## YOUR TASK
Through the last line of the material below, starting at the line with "(193, 220) = (174, 197): none -> pink box", return every line exactly and only those.

+++ EXTRACTED RECORDS

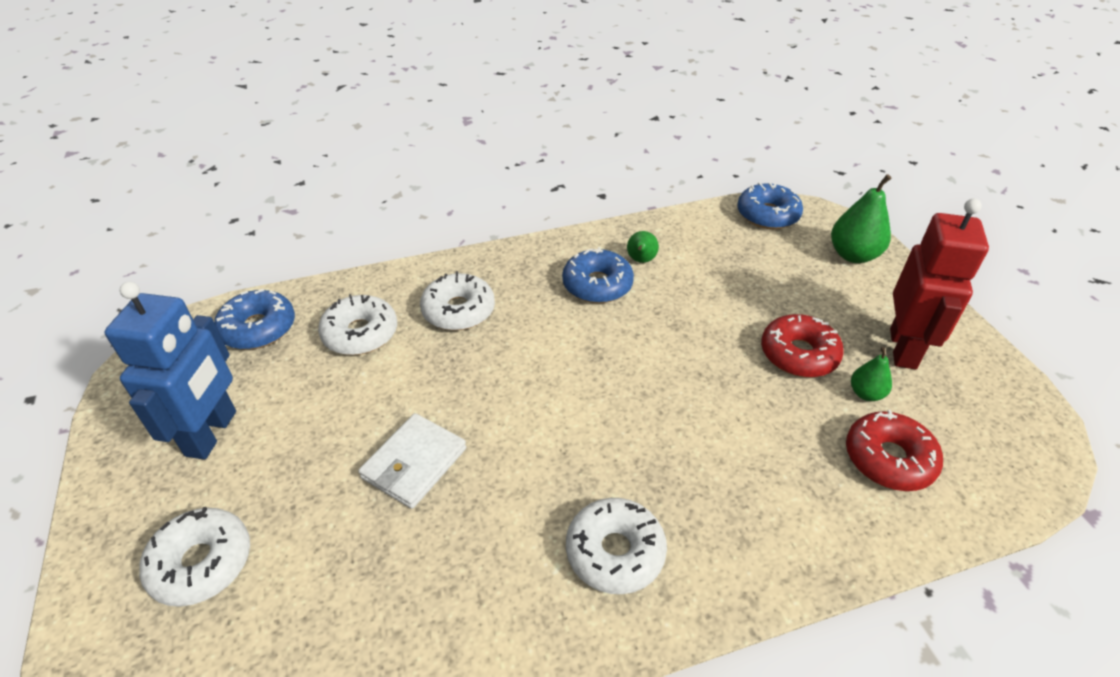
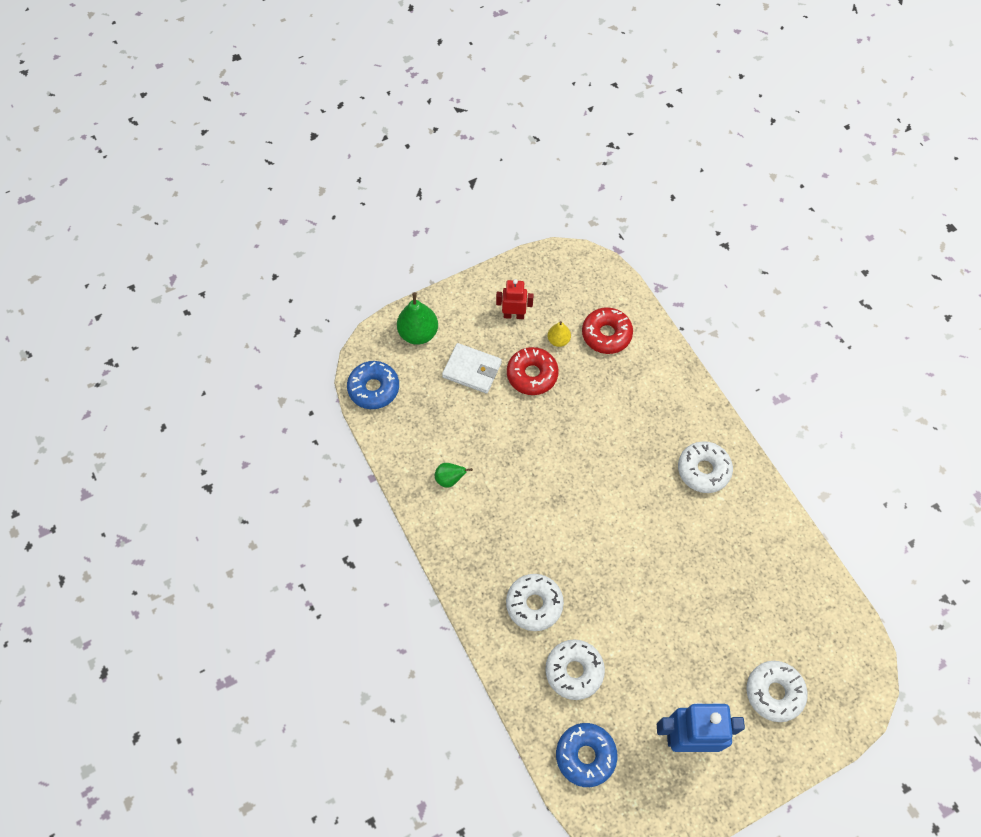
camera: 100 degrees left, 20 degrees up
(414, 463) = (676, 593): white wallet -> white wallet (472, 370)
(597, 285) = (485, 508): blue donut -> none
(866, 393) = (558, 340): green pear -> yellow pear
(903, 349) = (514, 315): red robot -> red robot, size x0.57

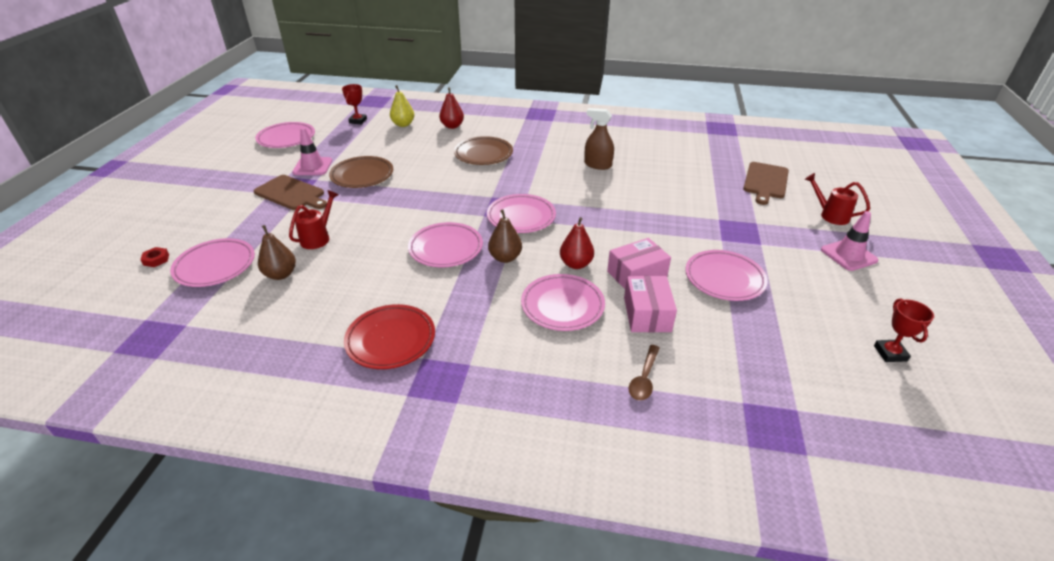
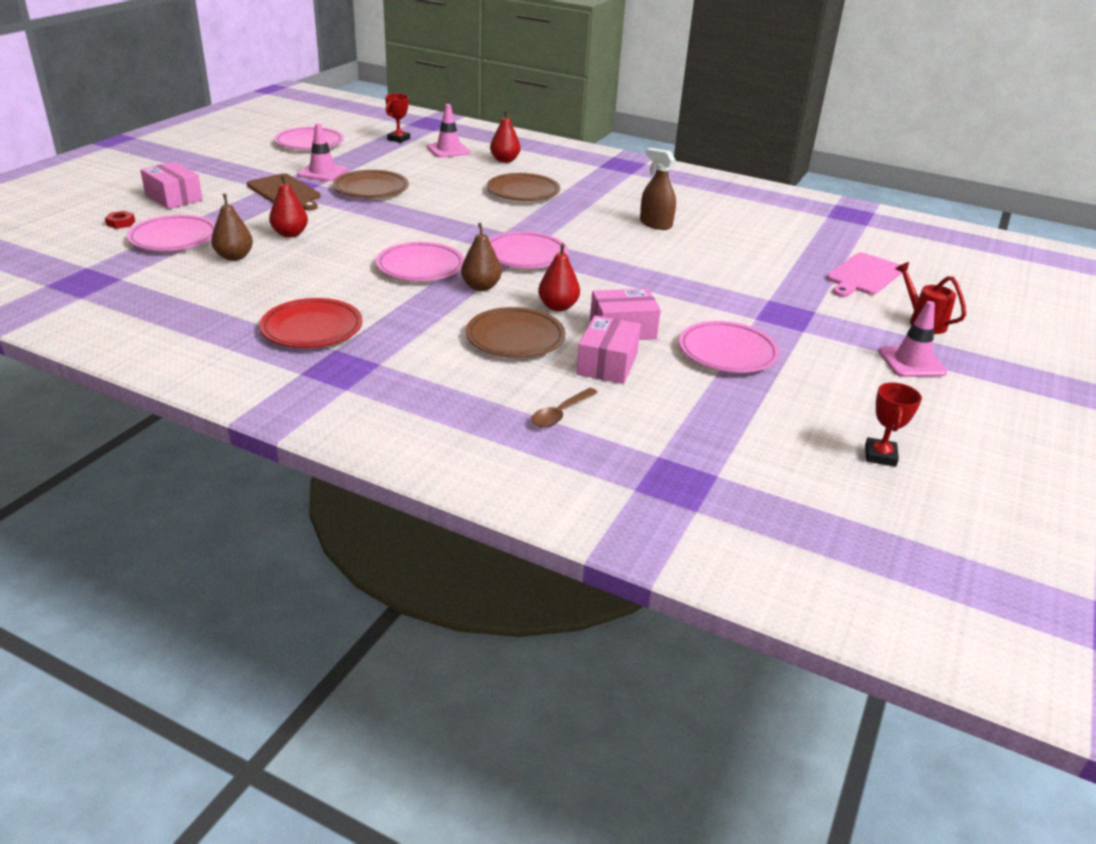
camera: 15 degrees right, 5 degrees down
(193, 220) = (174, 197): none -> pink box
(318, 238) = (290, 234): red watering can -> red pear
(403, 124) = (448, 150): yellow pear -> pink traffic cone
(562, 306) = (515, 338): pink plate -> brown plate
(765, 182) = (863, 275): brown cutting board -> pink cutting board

++++++

## OUTPUT OF THE TASK
(193, 220) = (174, 197): none -> pink box
(318, 238) = (290, 234): red watering can -> red pear
(403, 124) = (448, 150): yellow pear -> pink traffic cone
(562, 306) = (515, 338): pink plate -> brown plate
(765, 182) = (863, 275): brown cutting board -> pink cutting board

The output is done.